§ ASSIGNMENT:
Please write out exactly the line containing "camera: 20 degrees right, 0 degrees up" below and every line after it, through the last one, but leave out any pictures.

(Before-and-after scene images)

++++++++++++++++++++

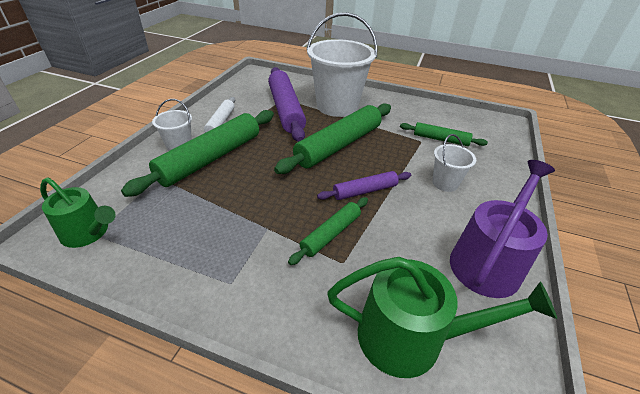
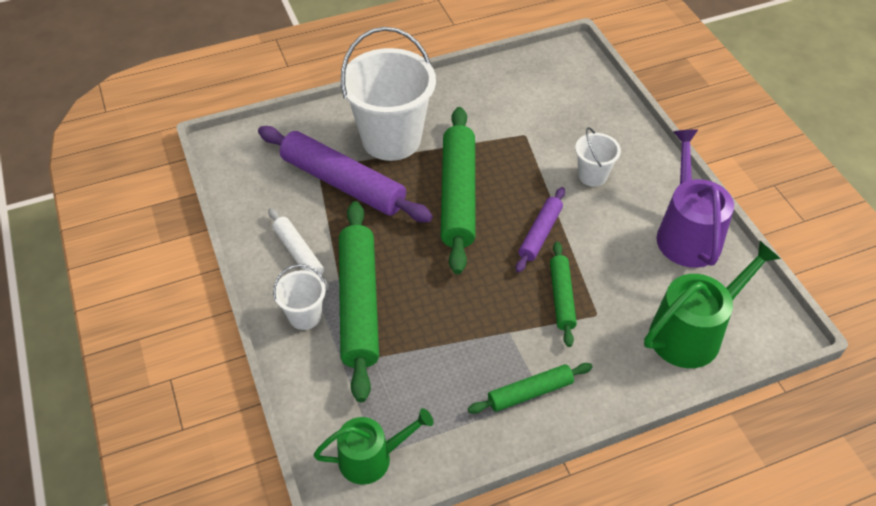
camera: 40 degrees left, 10 degrees up
(440, 139) = (539, 120): green rolling pin -> green rolling pin (530, 393)

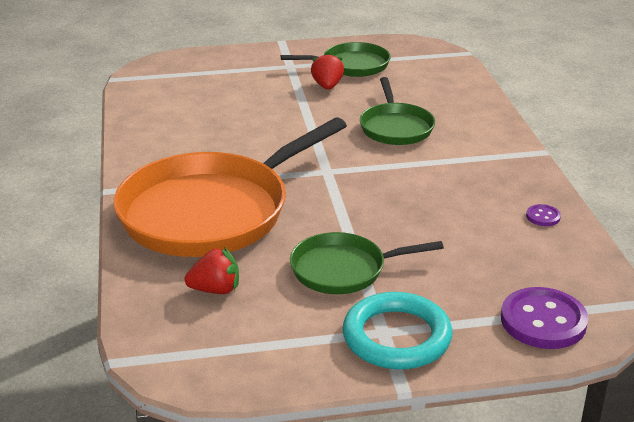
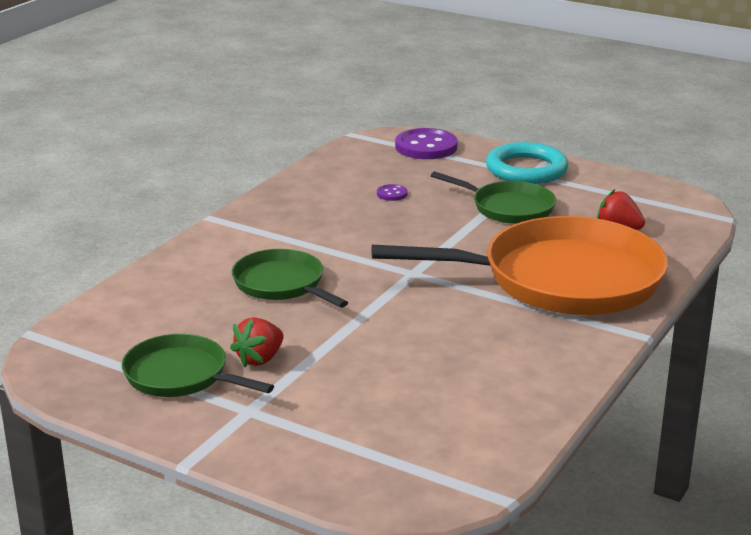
camera: 140 degrees left, 5 degrees down
(395, 127) = (282, 284): green pan -> green pan turned 75 degrees counterclockwise
(543, 216) = (312, 184): purple button -> purple button (392, 194)

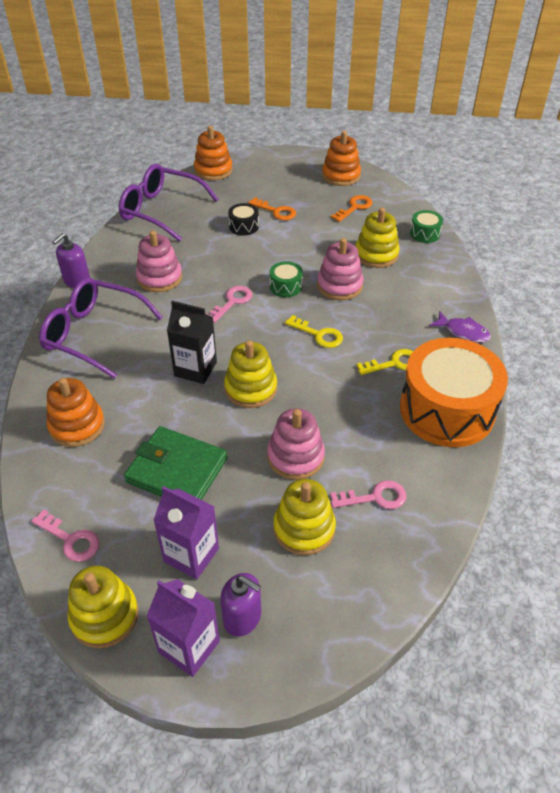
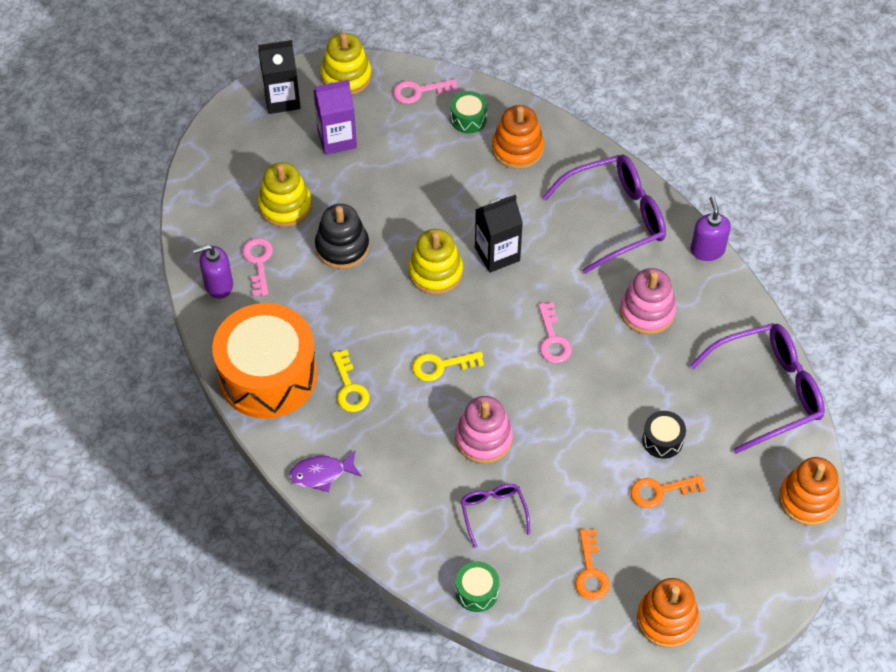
camera: 135 degrees right, 10 degrees up
(177, 470) = (410, 175): green wallet -> none
(189, 647) = (282, 99): purple carton -> black carton
(242, 617) = (268, 133): purple soap dispenser -> purple soap dispenser (218, 285)
(286, 286) = (529, 396): green drum -> green drum (468, 119)
(295, 457) = (342, 247): pink stacking toy -> black stacking toy
(375, 497) = (258, 262): pink key -> pink key turned 135 degrees clockwise
(376, 254) = (493, 513): yellow stacking toy -> purple glasses
(394, 363) = (349, 388): yellow key -> yellow key turned 45 degrees counterclockwise

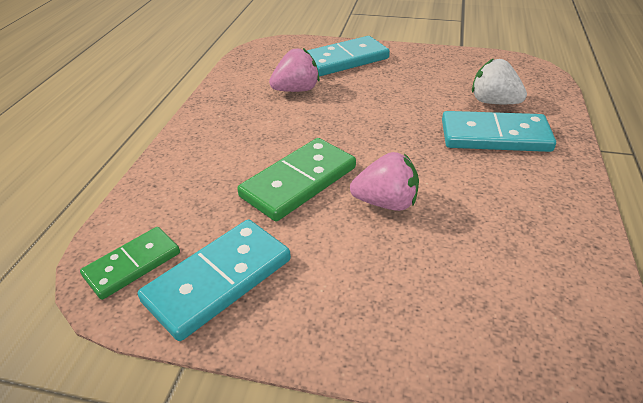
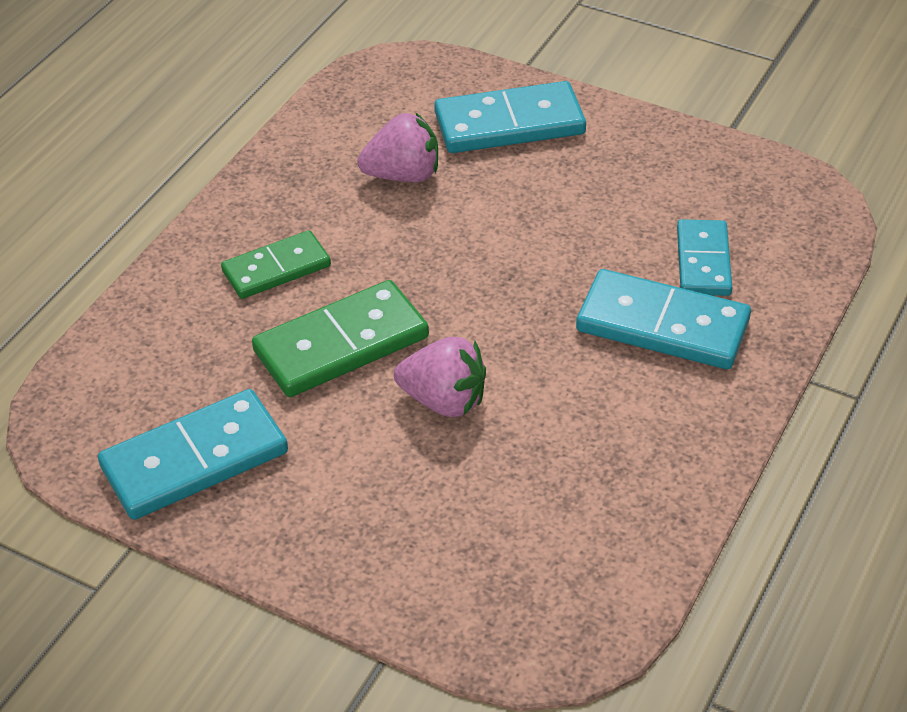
camera: 15 degrees right, 5 degrees up
(132, 264) = (99, 417): green domino -> green domino (276, 268)
(493, 102) = (703, 261): white strawberry -> turquoise domino

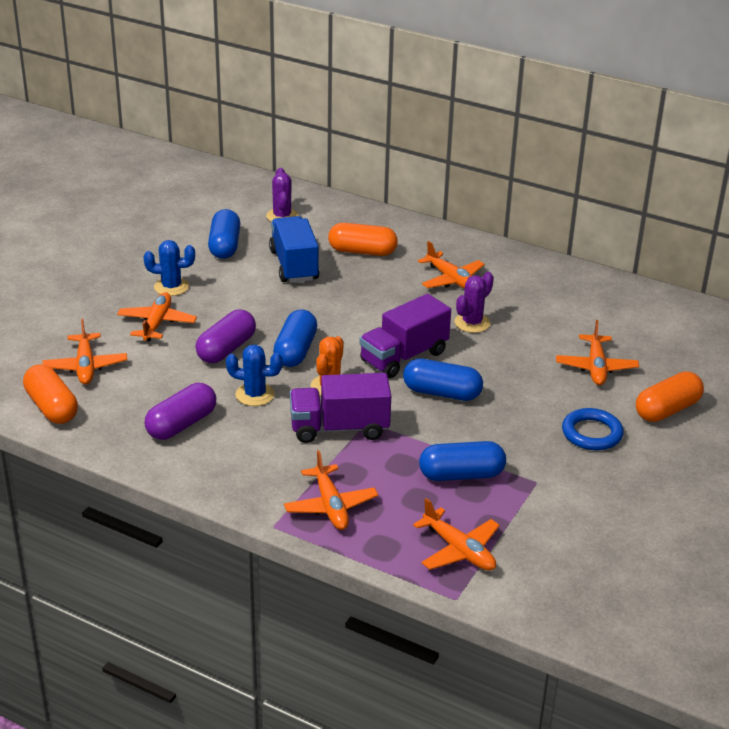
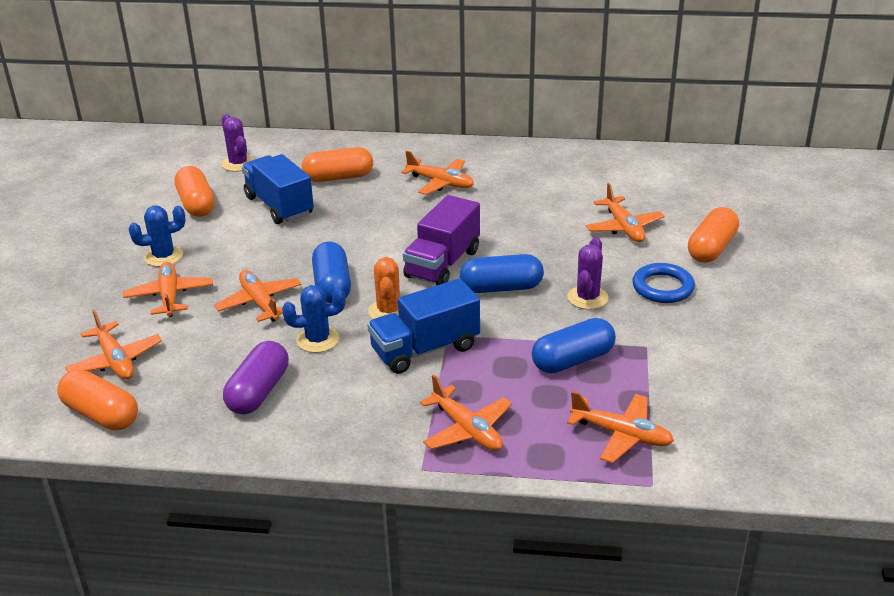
camera: 20 degrees left, 0 degrees up
(224, 246) = (196, 204): blue capsule -> orange capsule
(226, 349) = (260, 303): purple capsule -> orange plane
(339, 428) = (425, 349): purple truck -> blue truck
(472, 323) = (485, 216): purple cactus -> purple cactus (587, 298)

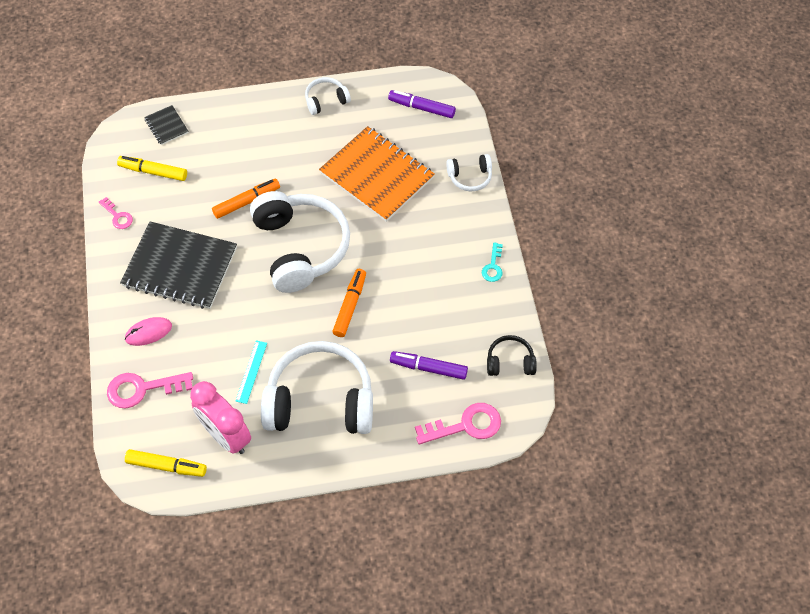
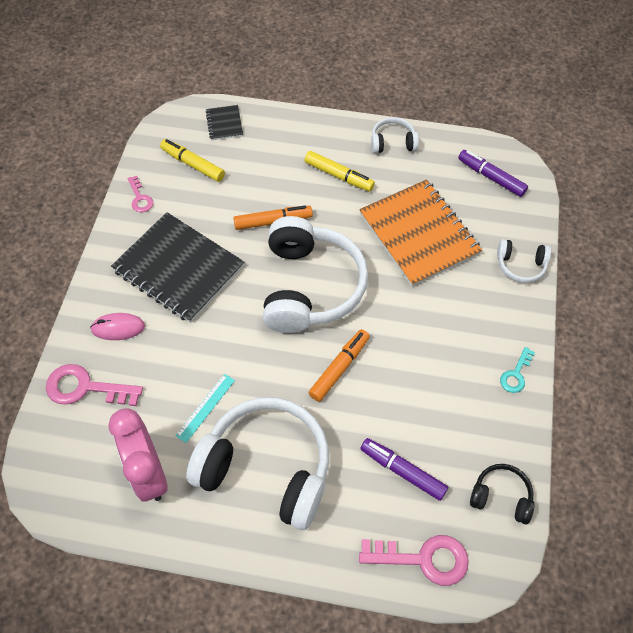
camera: 20 degrees right, 0 degrees up
(166, 466) = (72, 485): yellow marker -> yellow marker (339, 176)

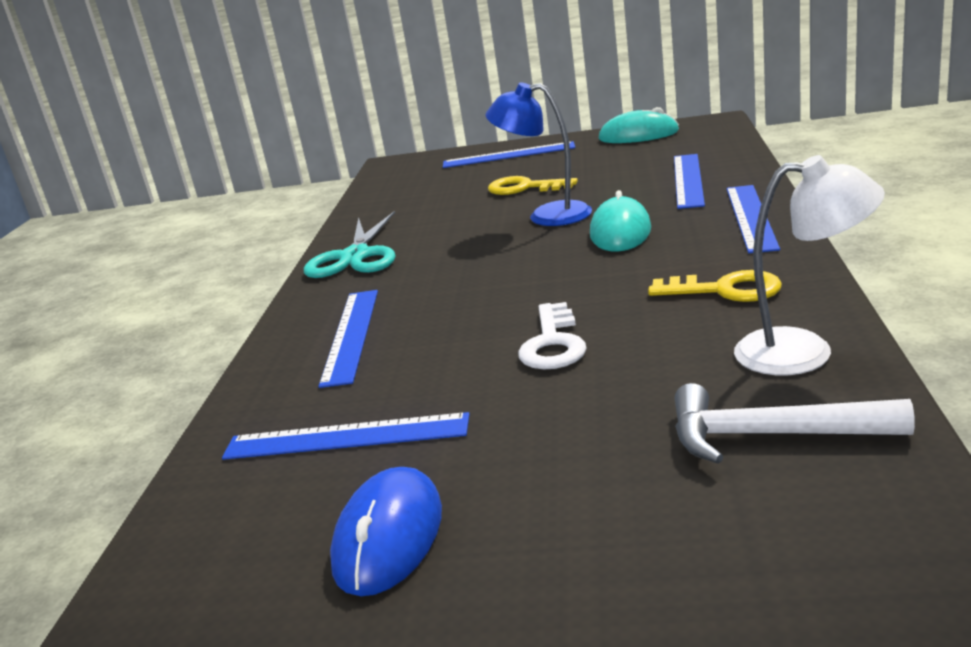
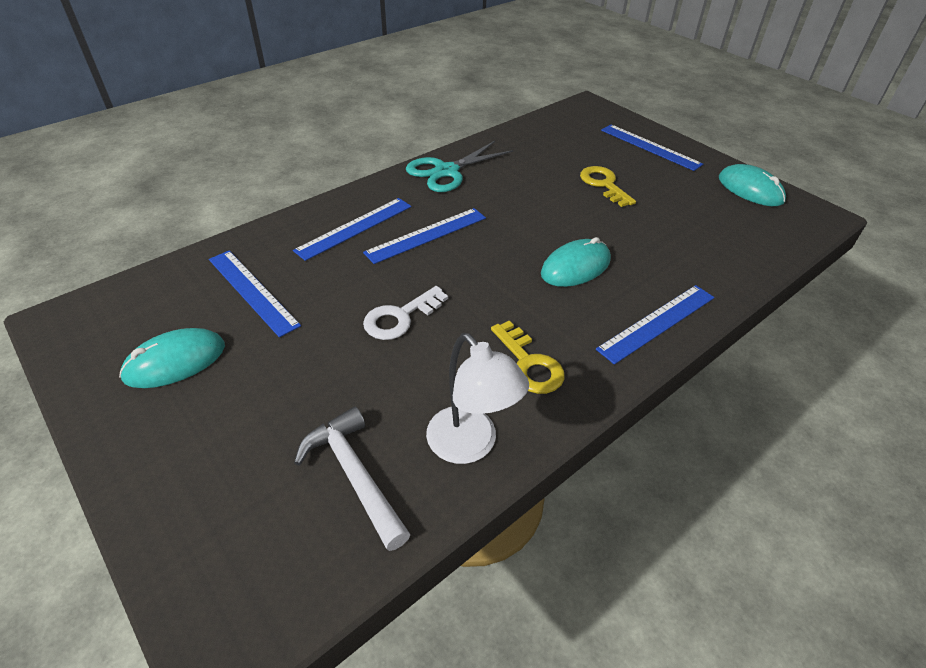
camera: 40 degrees right, 20 degrees up
(389, 536) = (175, 361): blue mouse -> turquoise mouse
(547, 215) = (570, 219): blue lamp -> none
(688, 180) = (692, 257): blue ruler -> blue ruler (426, 235)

++++++++++++++++++++

§ EXERCISE OUTPUT:
camera: 20 degrees right, 0 degrees up
(166, 466) = (72, 485): yellow marker -> yellow marker (339, 176)

camera: 40 degrees right, 20 degrees up
(389, 536) = (175, 361): blue mouse -> turquoise mouse
(547, 215) = (570, 219): blue lamp -> none
(688, 180) = (692, 257): blue ruler -> blue ruler (426, 235)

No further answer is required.